> **Exercise aim**
Below are records; reproduce exactly the lines from the first through the one containing "red star: rotated 8 degrees clockwise".

> **Information**

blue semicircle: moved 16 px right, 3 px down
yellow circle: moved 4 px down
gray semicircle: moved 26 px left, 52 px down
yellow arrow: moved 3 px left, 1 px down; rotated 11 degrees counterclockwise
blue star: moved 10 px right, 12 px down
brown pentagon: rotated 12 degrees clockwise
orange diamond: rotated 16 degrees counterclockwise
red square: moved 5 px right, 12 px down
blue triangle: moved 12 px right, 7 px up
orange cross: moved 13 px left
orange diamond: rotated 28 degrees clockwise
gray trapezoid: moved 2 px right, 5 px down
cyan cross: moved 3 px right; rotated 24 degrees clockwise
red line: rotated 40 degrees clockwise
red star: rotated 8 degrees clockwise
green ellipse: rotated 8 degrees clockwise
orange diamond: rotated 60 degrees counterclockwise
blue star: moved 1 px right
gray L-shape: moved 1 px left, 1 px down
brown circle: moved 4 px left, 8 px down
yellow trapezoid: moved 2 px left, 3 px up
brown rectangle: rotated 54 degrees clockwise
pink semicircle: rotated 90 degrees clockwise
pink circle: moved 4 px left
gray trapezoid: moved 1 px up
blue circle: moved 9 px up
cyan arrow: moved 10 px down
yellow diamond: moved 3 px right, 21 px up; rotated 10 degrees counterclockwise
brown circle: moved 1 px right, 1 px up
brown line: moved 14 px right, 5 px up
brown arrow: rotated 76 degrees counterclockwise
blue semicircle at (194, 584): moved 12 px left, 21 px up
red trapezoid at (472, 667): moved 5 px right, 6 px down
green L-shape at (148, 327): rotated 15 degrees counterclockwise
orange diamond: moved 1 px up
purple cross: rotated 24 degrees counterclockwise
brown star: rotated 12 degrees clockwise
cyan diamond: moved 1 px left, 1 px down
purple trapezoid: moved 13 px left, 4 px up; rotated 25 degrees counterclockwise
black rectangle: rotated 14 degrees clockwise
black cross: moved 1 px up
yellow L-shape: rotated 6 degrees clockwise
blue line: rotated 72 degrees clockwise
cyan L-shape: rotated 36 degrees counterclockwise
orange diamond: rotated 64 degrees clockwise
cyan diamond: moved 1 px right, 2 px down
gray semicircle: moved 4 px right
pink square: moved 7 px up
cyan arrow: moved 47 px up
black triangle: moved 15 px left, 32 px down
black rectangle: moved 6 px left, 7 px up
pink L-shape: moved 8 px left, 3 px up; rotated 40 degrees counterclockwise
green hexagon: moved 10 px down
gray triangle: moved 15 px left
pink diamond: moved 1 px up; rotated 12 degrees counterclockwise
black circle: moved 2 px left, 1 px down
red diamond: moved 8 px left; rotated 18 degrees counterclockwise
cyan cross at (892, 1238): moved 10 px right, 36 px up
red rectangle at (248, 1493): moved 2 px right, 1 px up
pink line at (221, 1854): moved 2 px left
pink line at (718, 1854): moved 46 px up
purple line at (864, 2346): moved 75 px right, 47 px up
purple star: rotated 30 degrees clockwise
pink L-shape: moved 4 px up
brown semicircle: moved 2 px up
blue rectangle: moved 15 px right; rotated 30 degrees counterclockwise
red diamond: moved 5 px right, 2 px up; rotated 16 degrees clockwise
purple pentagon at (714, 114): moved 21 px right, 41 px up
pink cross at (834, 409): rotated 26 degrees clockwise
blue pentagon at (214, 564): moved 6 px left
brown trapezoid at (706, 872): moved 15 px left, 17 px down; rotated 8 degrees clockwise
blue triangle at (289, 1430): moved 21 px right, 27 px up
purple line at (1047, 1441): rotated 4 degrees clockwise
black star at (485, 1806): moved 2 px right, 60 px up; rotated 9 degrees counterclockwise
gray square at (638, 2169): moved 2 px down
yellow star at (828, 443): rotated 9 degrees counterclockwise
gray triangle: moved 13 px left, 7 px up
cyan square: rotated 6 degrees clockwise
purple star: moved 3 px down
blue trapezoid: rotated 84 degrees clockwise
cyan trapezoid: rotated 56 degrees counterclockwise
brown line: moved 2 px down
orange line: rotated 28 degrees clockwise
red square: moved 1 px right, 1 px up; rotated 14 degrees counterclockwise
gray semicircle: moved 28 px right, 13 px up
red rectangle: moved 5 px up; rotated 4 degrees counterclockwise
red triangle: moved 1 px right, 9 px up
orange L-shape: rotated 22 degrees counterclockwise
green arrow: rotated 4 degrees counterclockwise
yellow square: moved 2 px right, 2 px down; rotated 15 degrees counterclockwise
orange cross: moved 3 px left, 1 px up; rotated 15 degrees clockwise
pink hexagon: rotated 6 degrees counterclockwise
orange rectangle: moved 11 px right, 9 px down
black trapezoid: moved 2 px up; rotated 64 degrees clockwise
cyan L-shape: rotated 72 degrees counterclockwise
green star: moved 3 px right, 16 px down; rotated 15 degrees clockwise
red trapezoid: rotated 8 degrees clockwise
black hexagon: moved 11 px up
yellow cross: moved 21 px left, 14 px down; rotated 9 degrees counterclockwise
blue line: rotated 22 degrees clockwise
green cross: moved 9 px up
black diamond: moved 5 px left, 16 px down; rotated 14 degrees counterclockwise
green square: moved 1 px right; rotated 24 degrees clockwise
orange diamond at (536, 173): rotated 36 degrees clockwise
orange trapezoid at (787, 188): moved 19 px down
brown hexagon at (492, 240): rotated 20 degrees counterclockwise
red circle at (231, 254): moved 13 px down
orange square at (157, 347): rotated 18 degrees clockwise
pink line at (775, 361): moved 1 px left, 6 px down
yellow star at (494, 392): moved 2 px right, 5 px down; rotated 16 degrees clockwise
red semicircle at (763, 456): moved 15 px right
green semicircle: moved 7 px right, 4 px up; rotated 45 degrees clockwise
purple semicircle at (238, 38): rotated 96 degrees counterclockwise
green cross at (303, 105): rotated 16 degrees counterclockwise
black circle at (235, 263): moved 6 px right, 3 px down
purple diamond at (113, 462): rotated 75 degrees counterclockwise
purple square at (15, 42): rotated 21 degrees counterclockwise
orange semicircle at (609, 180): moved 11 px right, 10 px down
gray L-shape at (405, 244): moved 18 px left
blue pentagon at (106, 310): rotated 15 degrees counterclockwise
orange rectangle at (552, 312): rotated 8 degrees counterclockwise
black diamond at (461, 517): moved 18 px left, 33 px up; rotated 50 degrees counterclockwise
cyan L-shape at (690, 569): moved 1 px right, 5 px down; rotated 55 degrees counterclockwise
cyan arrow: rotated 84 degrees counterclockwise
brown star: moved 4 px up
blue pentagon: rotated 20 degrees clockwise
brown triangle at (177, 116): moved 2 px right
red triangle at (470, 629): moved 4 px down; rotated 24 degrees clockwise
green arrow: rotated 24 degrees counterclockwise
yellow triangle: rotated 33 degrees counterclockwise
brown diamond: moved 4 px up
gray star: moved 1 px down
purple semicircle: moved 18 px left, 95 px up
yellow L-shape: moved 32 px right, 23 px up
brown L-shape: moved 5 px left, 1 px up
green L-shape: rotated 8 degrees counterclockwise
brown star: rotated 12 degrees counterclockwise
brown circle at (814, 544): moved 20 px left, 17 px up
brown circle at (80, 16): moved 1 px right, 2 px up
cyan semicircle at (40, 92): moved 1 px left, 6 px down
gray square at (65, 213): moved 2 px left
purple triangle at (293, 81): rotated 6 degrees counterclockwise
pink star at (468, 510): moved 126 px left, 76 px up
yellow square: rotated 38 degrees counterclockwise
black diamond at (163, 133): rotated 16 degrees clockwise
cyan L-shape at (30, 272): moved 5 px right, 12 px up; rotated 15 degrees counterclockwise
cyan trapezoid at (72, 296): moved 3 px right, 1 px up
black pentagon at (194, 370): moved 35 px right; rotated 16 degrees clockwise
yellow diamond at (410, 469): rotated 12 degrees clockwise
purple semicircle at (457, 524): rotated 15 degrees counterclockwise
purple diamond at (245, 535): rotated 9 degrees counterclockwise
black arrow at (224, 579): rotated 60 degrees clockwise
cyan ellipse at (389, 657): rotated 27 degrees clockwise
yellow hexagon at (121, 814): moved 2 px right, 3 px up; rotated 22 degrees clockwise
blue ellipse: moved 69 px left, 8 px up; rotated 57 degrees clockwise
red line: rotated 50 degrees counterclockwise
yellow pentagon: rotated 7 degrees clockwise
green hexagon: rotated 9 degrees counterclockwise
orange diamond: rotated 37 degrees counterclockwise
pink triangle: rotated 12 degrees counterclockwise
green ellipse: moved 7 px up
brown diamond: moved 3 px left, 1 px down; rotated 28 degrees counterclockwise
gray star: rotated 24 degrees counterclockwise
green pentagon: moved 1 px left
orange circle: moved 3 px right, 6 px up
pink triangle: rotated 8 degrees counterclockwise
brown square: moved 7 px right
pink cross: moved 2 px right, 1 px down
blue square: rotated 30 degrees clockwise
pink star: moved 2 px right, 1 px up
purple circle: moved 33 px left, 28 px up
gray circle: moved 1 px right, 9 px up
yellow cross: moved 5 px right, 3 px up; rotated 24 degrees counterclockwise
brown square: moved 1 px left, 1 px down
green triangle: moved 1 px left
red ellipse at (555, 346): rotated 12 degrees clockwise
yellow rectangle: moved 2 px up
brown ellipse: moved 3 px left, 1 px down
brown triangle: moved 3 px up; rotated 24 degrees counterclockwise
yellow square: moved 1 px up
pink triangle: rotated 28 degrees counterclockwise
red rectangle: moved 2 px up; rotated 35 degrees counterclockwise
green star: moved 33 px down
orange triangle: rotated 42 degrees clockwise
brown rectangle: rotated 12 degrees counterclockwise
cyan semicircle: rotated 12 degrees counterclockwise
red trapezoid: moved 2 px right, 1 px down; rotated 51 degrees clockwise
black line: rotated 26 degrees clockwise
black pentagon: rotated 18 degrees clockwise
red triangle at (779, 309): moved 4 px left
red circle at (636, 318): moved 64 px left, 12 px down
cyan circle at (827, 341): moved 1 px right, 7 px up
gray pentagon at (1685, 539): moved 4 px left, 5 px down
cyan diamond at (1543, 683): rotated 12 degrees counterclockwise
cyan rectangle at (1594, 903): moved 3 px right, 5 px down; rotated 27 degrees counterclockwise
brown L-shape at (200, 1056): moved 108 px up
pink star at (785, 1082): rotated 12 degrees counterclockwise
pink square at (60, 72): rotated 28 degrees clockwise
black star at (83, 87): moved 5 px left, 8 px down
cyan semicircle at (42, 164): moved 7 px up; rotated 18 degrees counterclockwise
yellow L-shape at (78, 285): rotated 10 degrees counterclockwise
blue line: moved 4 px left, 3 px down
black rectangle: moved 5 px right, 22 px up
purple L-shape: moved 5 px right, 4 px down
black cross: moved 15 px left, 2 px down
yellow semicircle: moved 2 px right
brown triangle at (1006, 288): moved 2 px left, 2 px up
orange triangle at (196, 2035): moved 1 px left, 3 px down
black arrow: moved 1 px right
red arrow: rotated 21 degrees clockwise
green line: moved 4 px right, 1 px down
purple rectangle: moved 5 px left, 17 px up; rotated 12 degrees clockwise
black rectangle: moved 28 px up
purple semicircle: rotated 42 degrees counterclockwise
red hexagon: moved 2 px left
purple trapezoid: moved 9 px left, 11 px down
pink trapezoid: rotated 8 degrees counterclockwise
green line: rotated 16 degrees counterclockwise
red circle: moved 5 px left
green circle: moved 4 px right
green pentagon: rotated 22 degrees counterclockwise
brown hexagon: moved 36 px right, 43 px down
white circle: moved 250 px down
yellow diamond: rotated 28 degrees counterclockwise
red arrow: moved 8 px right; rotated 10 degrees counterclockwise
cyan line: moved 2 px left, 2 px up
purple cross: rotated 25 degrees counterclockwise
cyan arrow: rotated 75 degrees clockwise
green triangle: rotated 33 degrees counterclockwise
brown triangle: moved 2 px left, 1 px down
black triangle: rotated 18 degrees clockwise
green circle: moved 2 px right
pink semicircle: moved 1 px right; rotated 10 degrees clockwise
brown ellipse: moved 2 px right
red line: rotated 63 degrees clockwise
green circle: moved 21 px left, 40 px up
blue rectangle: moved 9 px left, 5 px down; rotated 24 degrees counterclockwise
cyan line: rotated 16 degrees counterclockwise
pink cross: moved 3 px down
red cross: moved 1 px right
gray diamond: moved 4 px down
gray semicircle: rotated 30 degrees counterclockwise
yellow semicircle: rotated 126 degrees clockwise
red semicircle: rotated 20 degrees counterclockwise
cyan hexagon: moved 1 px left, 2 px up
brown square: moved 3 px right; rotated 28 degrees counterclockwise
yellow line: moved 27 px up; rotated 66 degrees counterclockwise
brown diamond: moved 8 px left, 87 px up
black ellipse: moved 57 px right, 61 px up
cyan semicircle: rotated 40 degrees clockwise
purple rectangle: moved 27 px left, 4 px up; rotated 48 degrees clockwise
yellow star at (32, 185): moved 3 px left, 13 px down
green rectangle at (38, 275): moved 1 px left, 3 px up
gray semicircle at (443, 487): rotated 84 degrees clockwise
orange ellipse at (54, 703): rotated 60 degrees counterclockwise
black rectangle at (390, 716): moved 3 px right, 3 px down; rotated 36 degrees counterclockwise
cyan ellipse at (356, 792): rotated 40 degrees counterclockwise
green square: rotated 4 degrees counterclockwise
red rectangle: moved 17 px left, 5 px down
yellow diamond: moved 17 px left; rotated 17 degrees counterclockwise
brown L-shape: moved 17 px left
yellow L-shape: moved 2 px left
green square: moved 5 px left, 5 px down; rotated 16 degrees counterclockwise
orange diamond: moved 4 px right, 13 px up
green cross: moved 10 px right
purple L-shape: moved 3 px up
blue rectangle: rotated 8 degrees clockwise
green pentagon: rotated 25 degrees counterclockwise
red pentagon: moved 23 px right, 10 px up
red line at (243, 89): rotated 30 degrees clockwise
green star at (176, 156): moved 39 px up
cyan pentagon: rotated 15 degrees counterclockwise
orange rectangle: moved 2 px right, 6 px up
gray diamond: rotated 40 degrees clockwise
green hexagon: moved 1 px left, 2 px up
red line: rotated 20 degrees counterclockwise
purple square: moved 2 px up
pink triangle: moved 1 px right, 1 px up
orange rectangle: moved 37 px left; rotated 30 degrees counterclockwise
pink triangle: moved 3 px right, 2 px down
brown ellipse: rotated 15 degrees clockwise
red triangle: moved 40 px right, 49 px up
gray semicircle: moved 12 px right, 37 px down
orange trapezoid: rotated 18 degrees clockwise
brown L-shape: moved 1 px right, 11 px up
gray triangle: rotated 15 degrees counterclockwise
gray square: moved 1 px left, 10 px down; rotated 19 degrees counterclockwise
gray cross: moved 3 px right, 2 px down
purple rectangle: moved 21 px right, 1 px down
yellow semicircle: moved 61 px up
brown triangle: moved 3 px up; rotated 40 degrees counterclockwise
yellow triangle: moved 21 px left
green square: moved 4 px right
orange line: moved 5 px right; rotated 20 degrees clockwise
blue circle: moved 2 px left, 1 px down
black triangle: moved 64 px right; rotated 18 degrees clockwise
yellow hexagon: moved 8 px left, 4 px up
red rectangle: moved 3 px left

> **Answer box**
blue semicircle: moved 16 px right, 3 px down
yellow circle: moved 4 px down
gray semicircle: moved 26 px left, 52 px down
yellow arrow: moved 3 px left, 1 px down; rotated 11 degrees counterclockwise
blue star: moved 10 px right, 12 px down
brown pentagon: rotated 12 degrees clockwise
orange diamond: rotated 16 degrees counterclockwise
red square: moved 5 px right, 12 px down
blue triangle: moved 12 px right, 7 px up
orange cross: moved 13 px left
orange diamond: rotated 28 degrees clockwise
gray trapezoid: moved 2 px right, 5 px down
cyan cross: moved 3 px right; rotated 24 degrees clockwise
red line: rotated 40 degrees clockwise
red star: rotated 8 degrees clockwise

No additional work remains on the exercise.